== Data to use ==
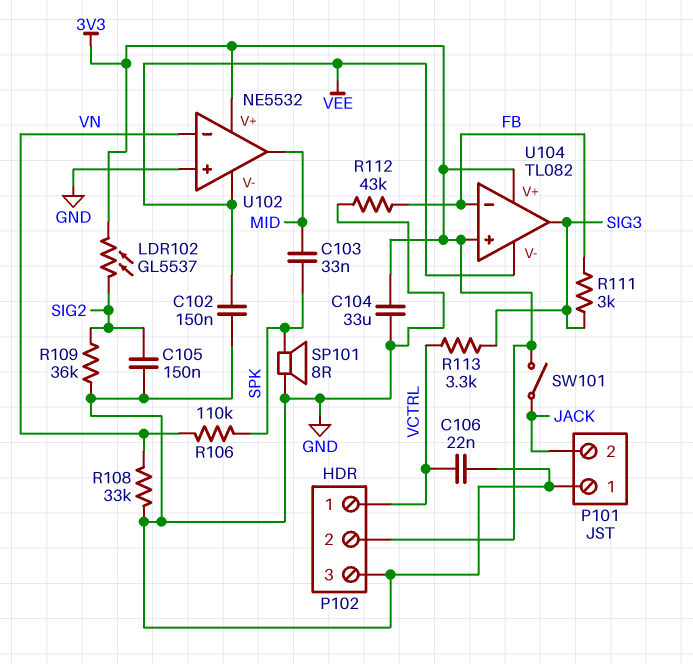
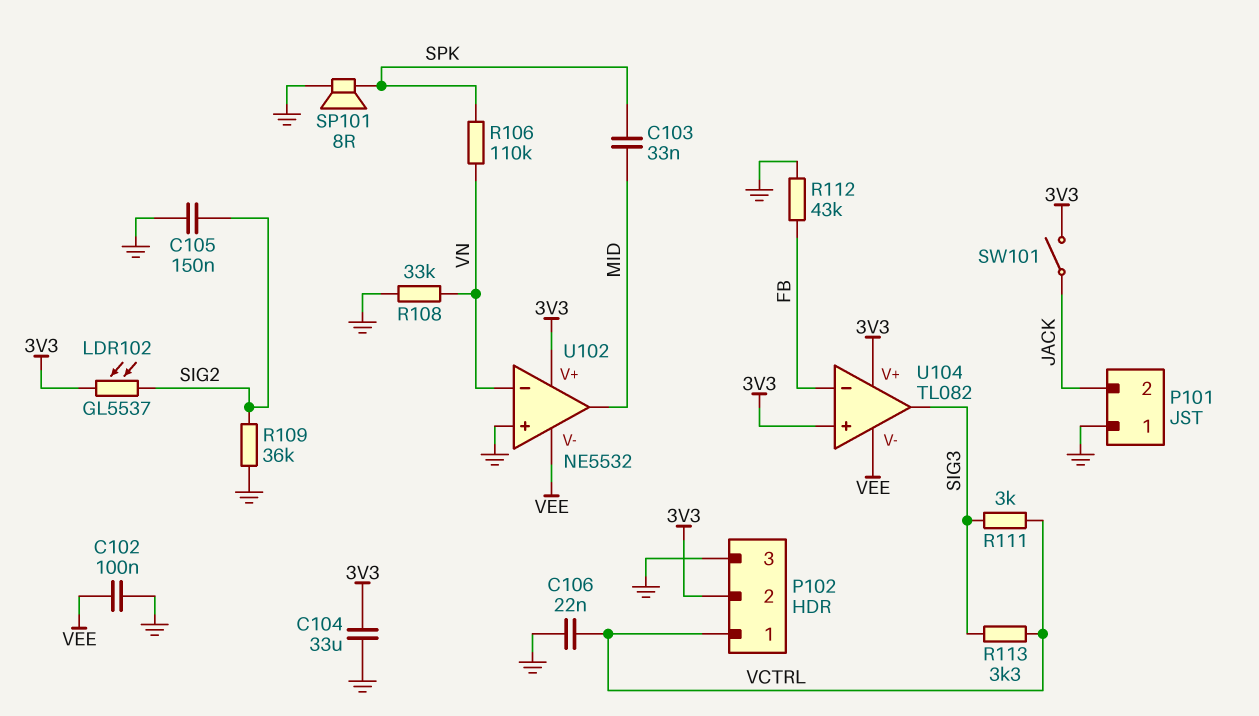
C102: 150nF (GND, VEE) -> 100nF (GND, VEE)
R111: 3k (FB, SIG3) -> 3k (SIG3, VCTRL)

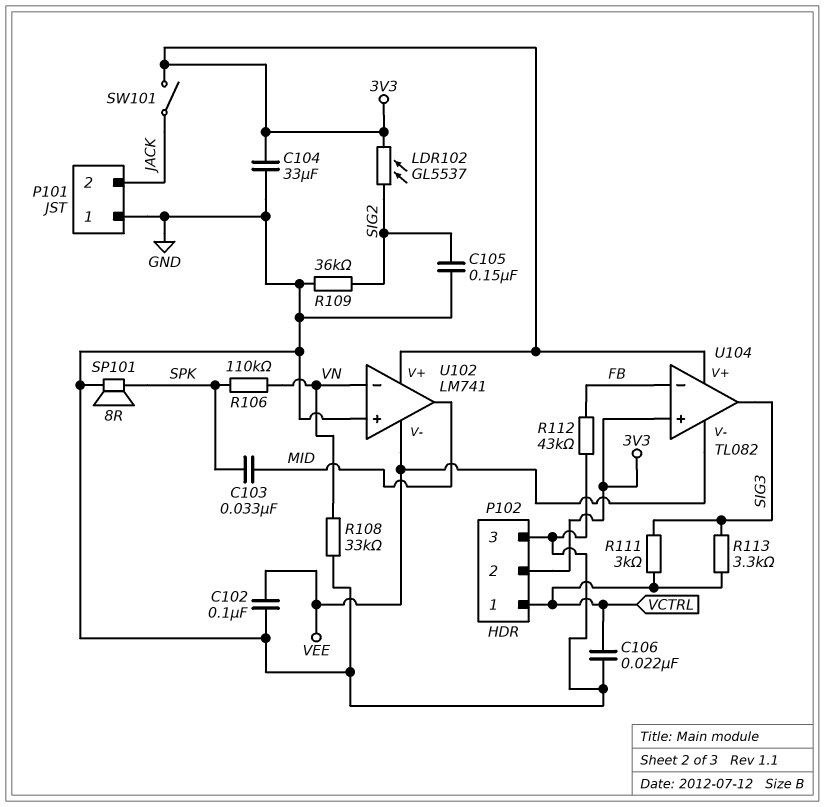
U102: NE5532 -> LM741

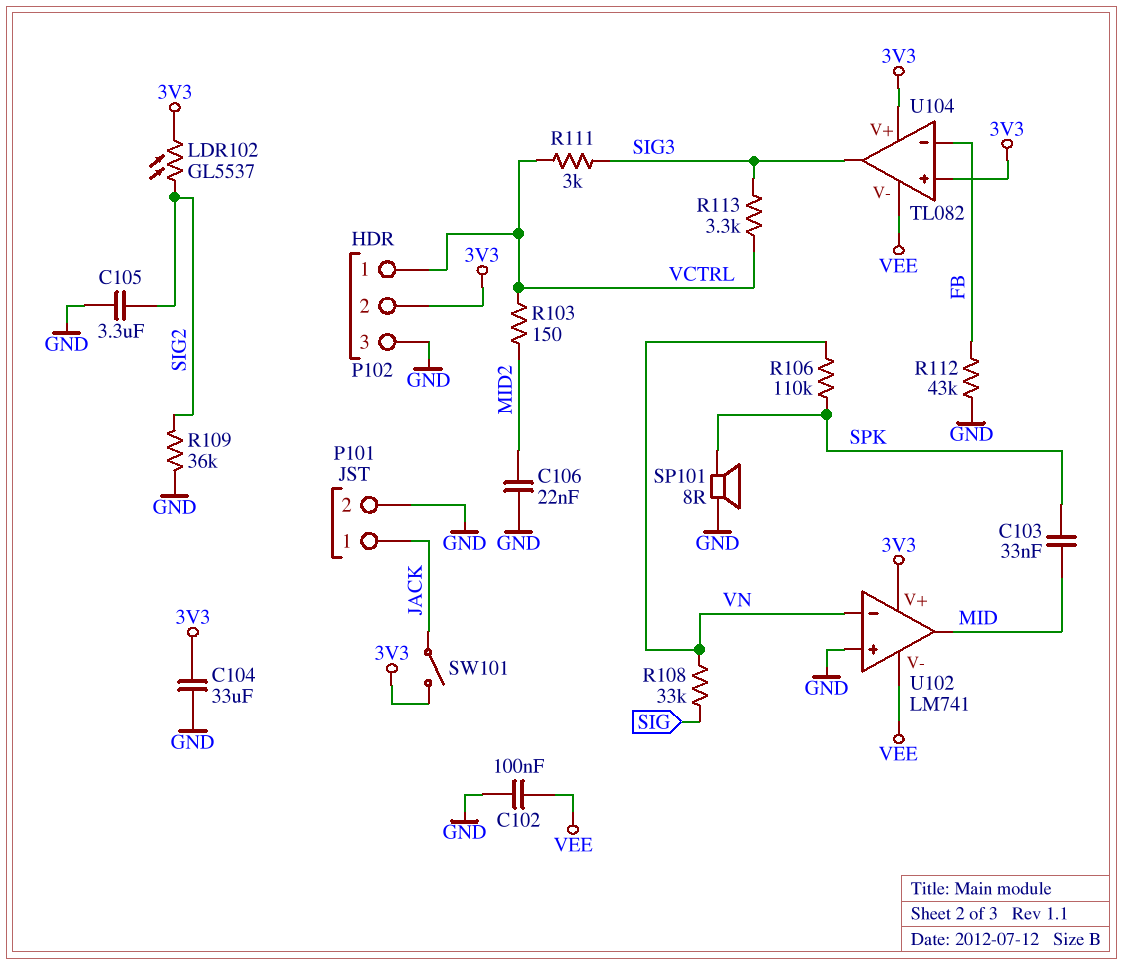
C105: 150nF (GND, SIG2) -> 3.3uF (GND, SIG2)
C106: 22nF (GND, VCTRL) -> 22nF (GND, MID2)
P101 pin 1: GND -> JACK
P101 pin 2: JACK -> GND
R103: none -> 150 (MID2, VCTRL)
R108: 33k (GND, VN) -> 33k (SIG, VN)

== What to do ==
Images stay out; the entries above are to be printed exactly.

== Result of this task ==
C102: 150nF (GND, VEE) -> 100nF (GND, VEE)
R111: 3k (FB, SIG3) -> 3k (SIG3, VCTRL)

U102: NE5532 -> LM741

C105: 150nF (GND, SIG2) -> 3.3uF (GND, SIG2)
C106: 22nF (GND, VCTRL) -> 22nF (GND, MID2)
P101 pin 1: GND -> JACK
P101 pin 2: JACK -> GND
R103: none -> 150 (MID2, VCTRL)
R108: 33k (GND, VN) -> 33k (SIG, VN)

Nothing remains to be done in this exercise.